[What needs to be done]
Give the lines below again exactly, starting with the line that holds "black plate J3:J4" and going on through the line that holds "grey cone F6 level 2 -> none".

[Available data]
------------------------------------------------------------------------
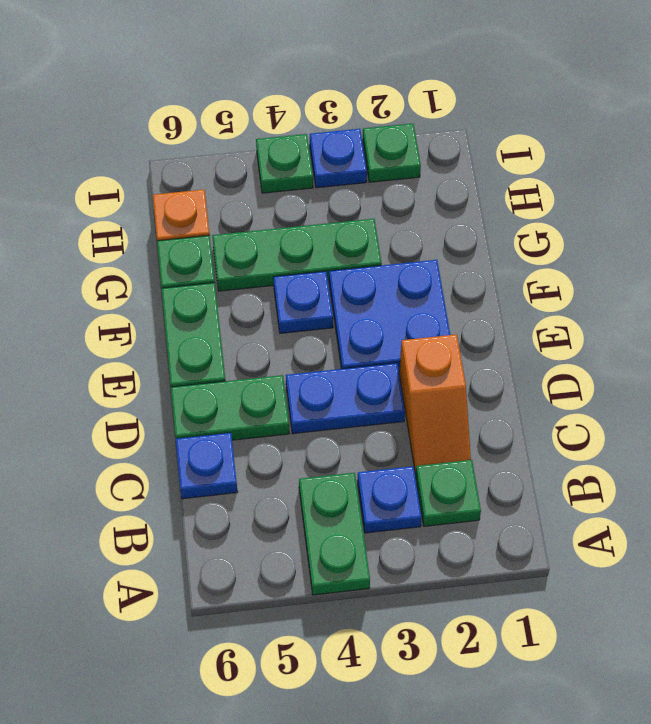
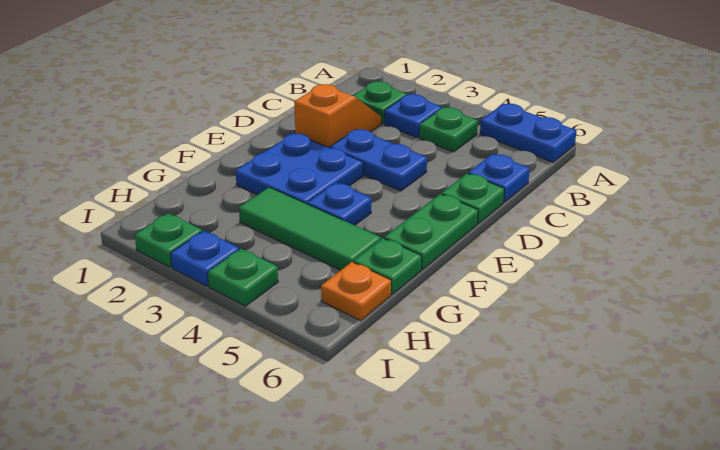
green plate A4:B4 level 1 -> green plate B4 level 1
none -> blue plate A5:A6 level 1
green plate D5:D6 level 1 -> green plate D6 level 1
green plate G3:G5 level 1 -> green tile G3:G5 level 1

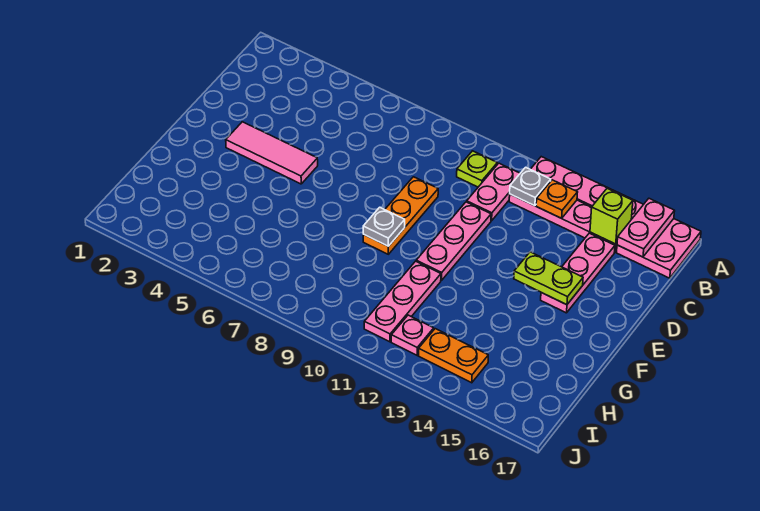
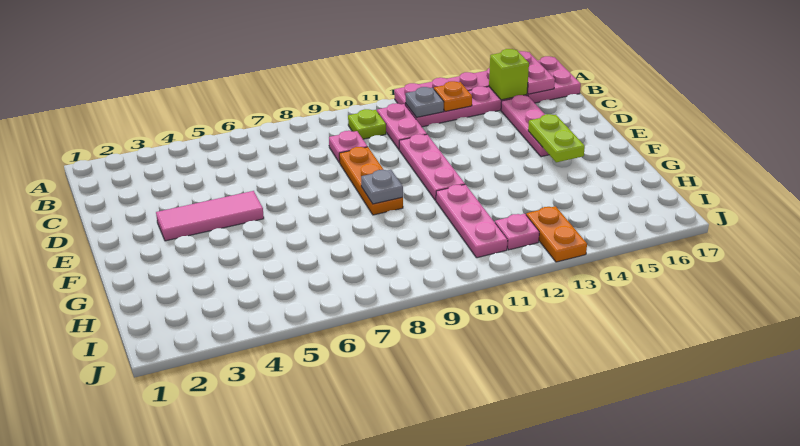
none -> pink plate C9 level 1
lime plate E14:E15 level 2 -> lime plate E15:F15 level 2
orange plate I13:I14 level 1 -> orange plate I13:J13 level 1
------------------------------------------------------------------------
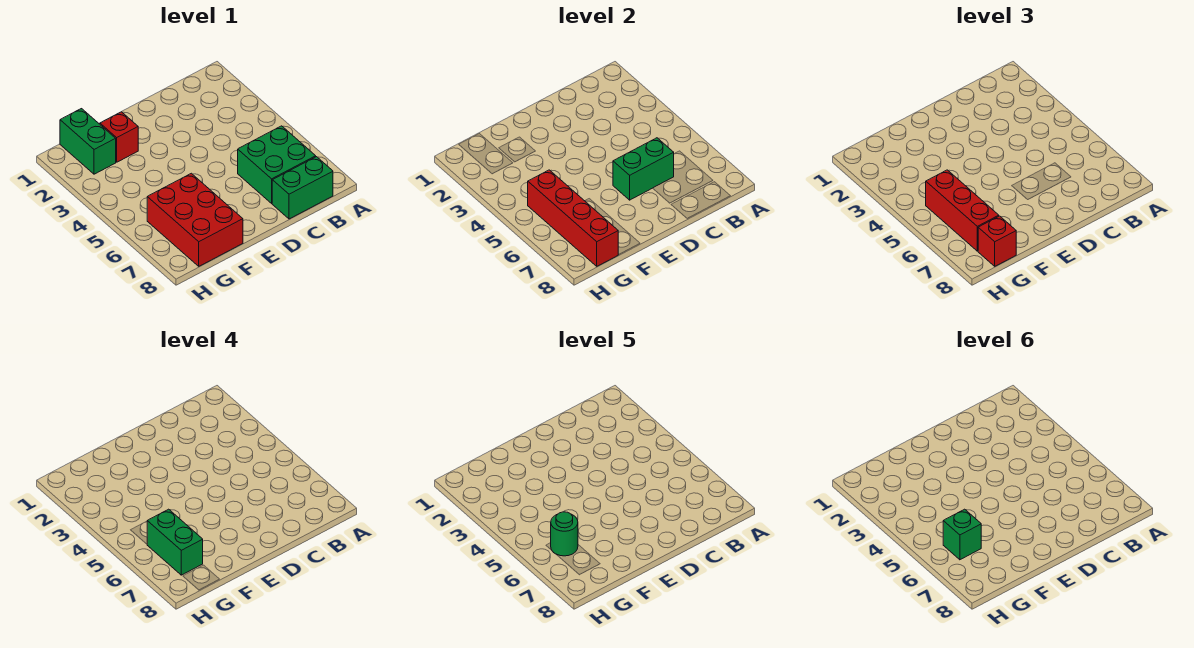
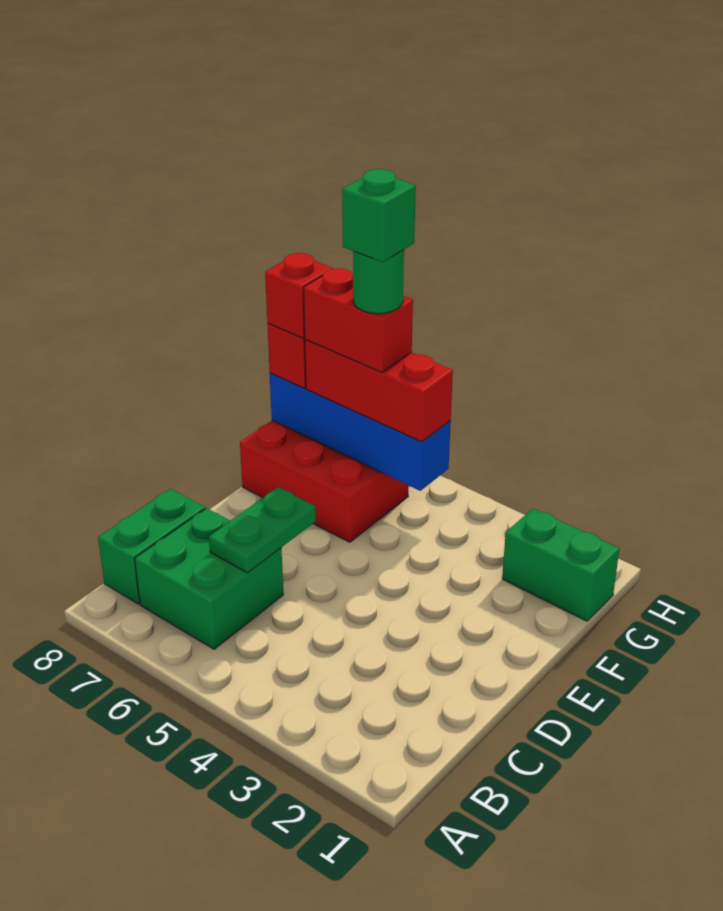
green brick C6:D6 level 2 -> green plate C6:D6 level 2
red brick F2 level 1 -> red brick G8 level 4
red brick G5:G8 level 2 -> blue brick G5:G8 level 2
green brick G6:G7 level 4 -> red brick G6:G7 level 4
------------------------------------------------------------------------
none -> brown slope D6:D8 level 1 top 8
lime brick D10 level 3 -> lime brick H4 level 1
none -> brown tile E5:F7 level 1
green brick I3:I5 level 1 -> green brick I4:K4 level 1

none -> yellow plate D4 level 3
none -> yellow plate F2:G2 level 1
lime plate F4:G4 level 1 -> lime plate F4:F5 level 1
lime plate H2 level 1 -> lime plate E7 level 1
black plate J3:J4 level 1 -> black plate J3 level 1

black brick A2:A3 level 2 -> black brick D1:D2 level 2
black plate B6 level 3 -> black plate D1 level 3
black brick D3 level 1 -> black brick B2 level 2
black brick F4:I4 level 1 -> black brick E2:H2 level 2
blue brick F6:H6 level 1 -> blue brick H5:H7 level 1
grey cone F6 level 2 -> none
------------------------------------------------------------------------
[Output of the task]
black plate J3:J4 level 1 -> black plate J3 level 1

black brick A2:A3 level 2 -> black brick D1:D2 level 2
black plate B6 level 3 -> black plate D1 level 3
black brick D3 level 1 -> black brick B2 level 2
black brick F4:I4 level 1 -> black brick E2:H2 level 2
blue brick F6:H6 level 1 -> blue brick H5:H7 level 1
grey cone F6 level 2 -> none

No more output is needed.